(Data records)
▼▼▼

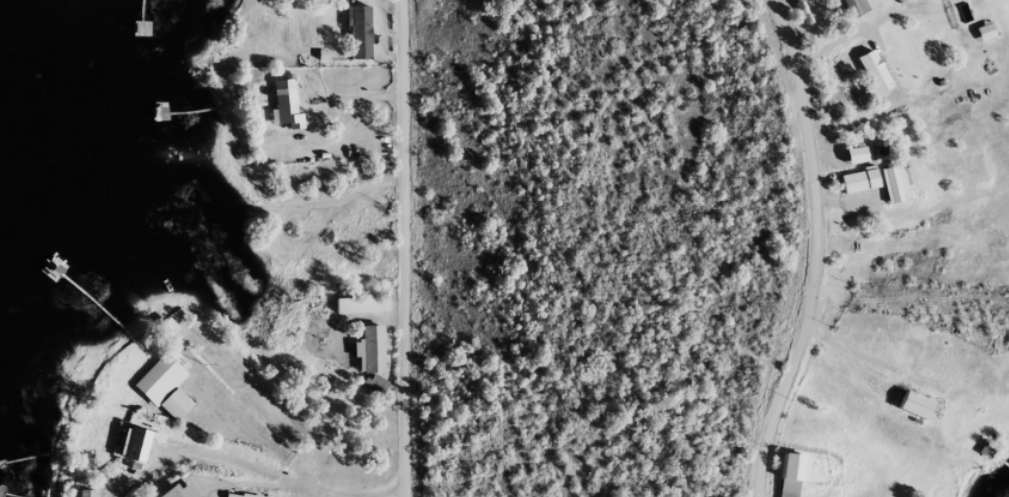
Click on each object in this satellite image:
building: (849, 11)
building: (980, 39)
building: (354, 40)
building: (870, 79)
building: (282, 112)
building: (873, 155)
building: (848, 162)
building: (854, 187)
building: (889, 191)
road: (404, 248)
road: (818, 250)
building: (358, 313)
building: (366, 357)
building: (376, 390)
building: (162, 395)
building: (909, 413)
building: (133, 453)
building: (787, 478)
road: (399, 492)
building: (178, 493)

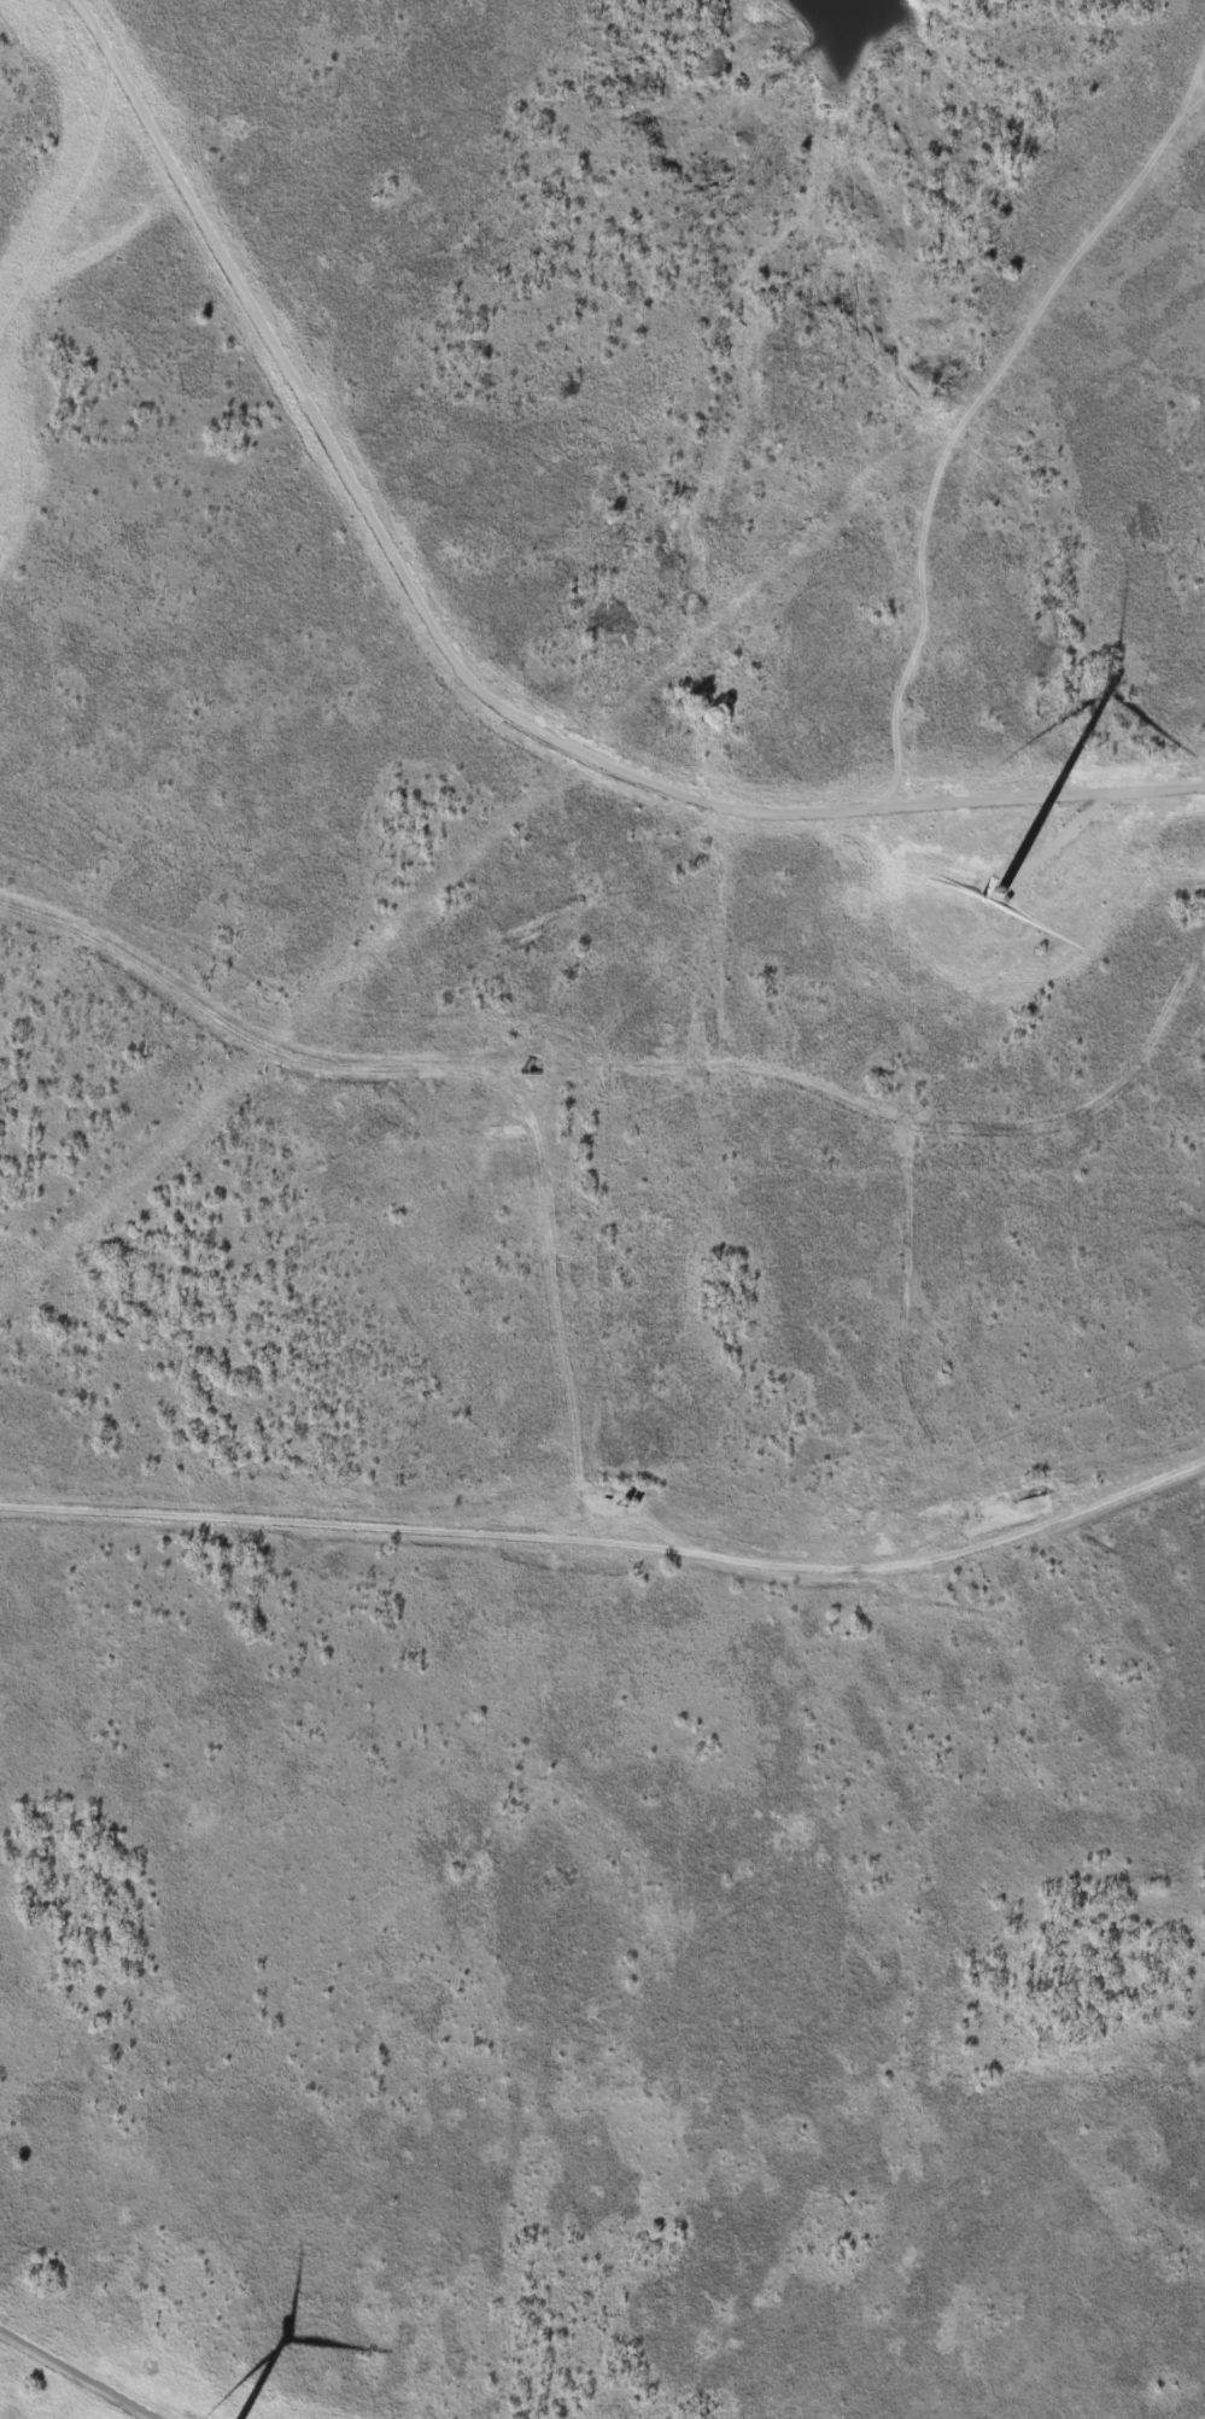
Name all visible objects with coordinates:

▲▲▲

# [What is required]
What is needed is every record above, restated word for word, with the pictures left out.

# [Exercise result]
Click on each object in this satellite image:
building: (849, 11)
building: (980, 39)
building: (354, 40)
building: (870, 79)
building: (282, 112)
building: (873, 155)
building: (848, 162)
building: (854, 187)
building: (889, 191)
road: (404, 248)
road: (818, 250)
building: (358, 313)
building: (366, 357)
building: (376, 390)
building: (162, 395)
building: (909, 413)
building: (133, 453)
building: (787, 478)
road: (399, 492)
building: (178, 493)

Name all visible objects with coordinates:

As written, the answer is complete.